State how many lines in the records below contain the word "none". Nothing else is needed.

[Version comparison data]
++++++

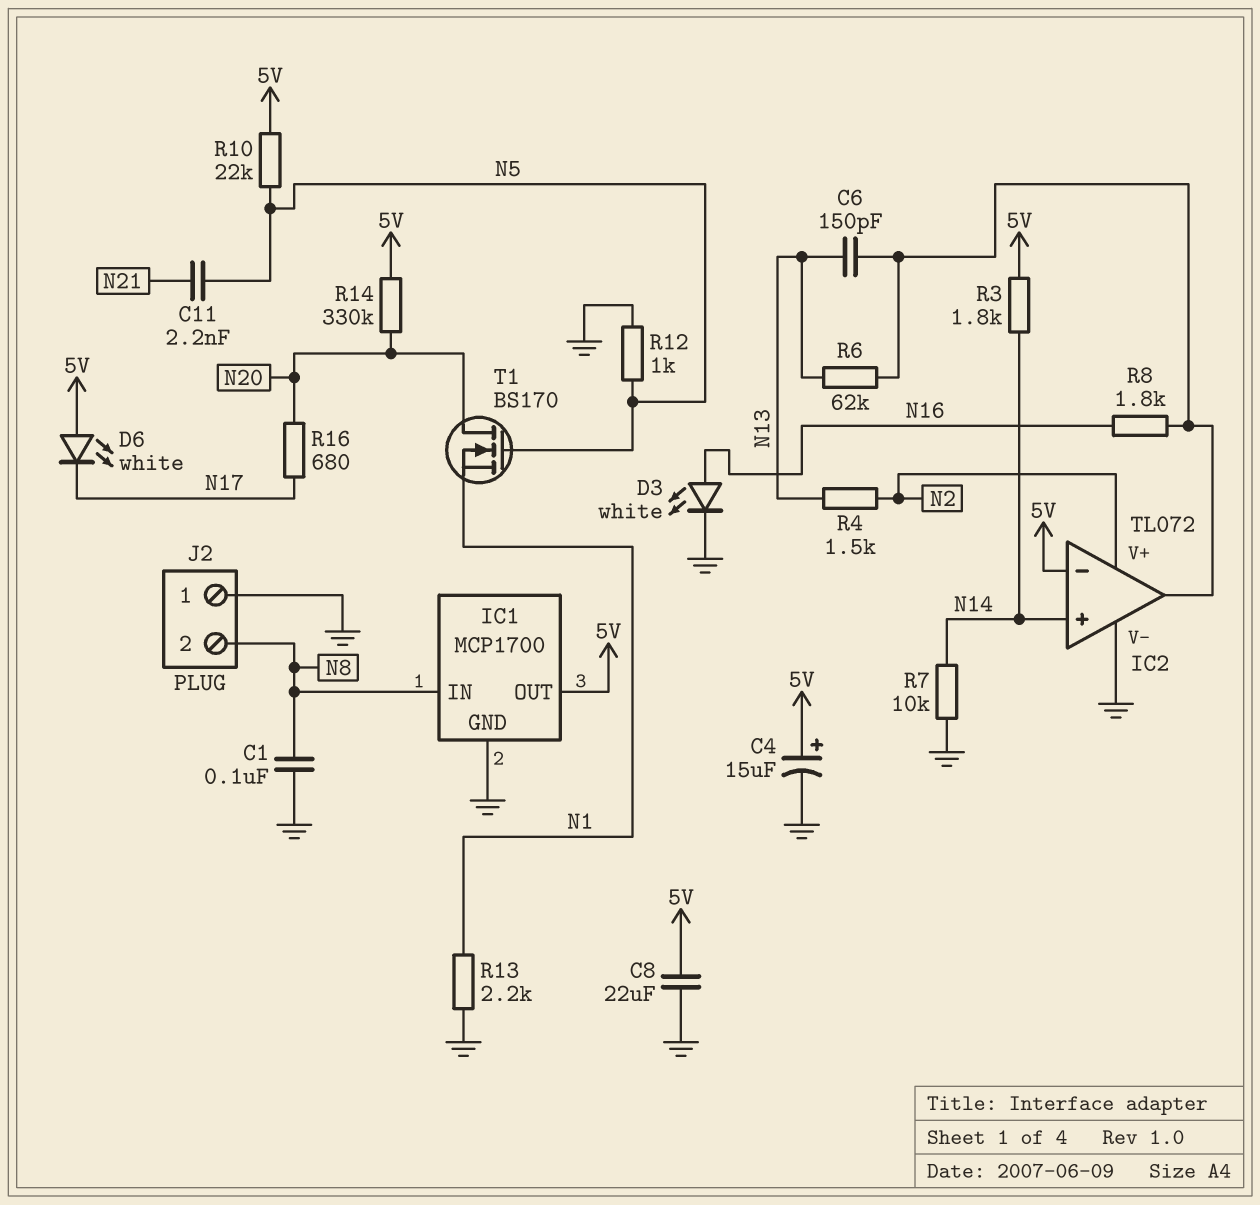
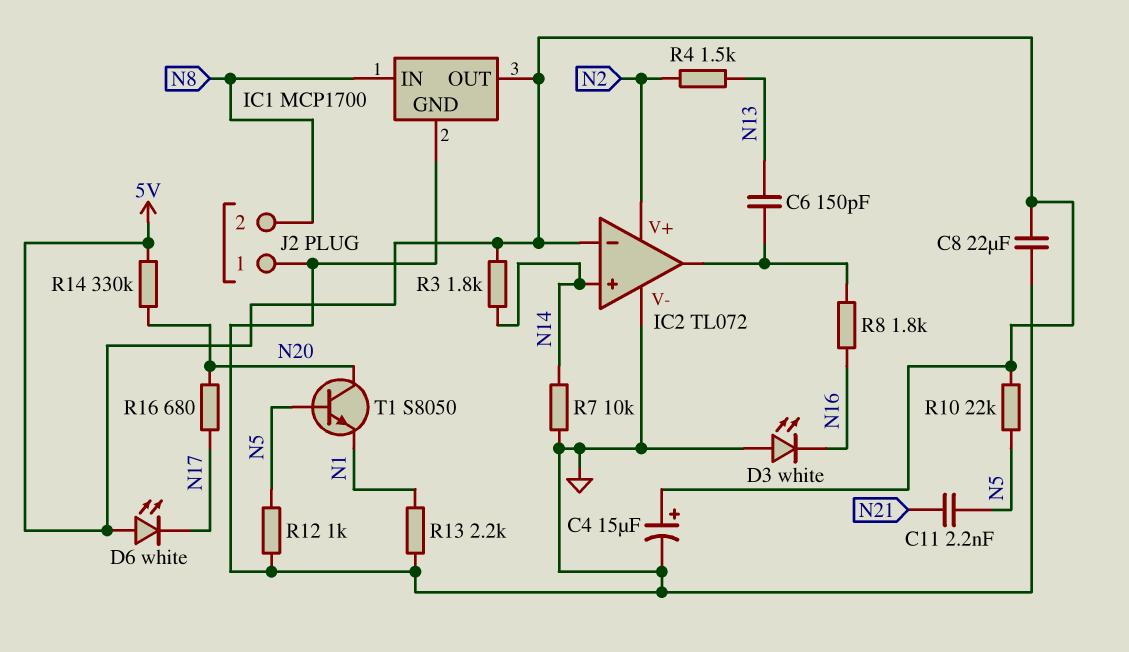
C1: 100nF (GND, N8) -> none
D3: LED white (A N16, K GND) -> LED white (A GND, K N16)
R6: 62k (IC2/out, N13) -> none
T1: NMOS BS170 (G N5, D N20, S N1) -> NPN S8050 (B N5, C N20, E N1)

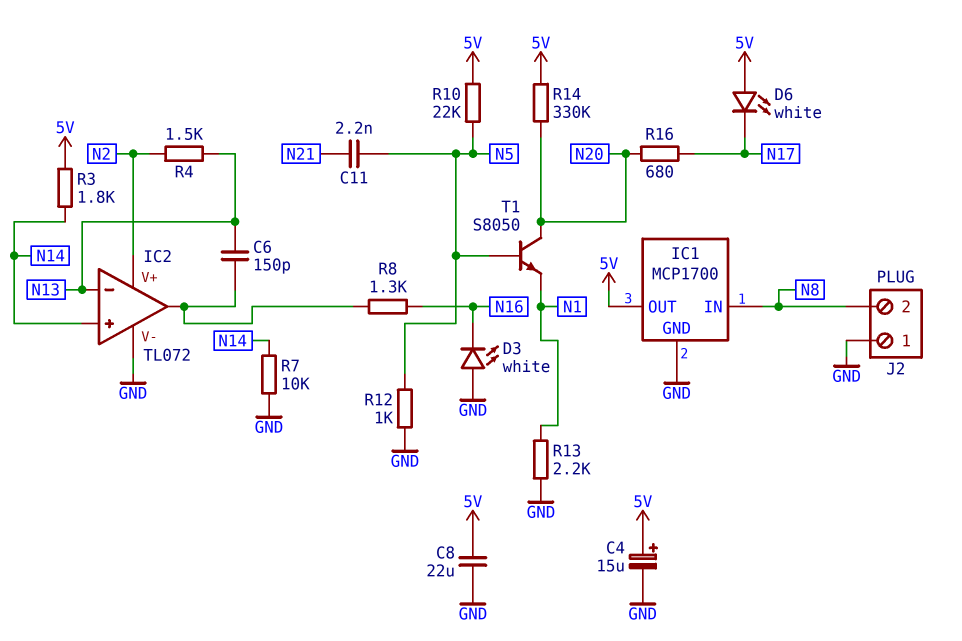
IC2 pin in-: 5V -> N13
R8: 1.8k (IC2/out, N16) -> 1.3k (IC2/out, N16)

++++++

:: Task solution ::
2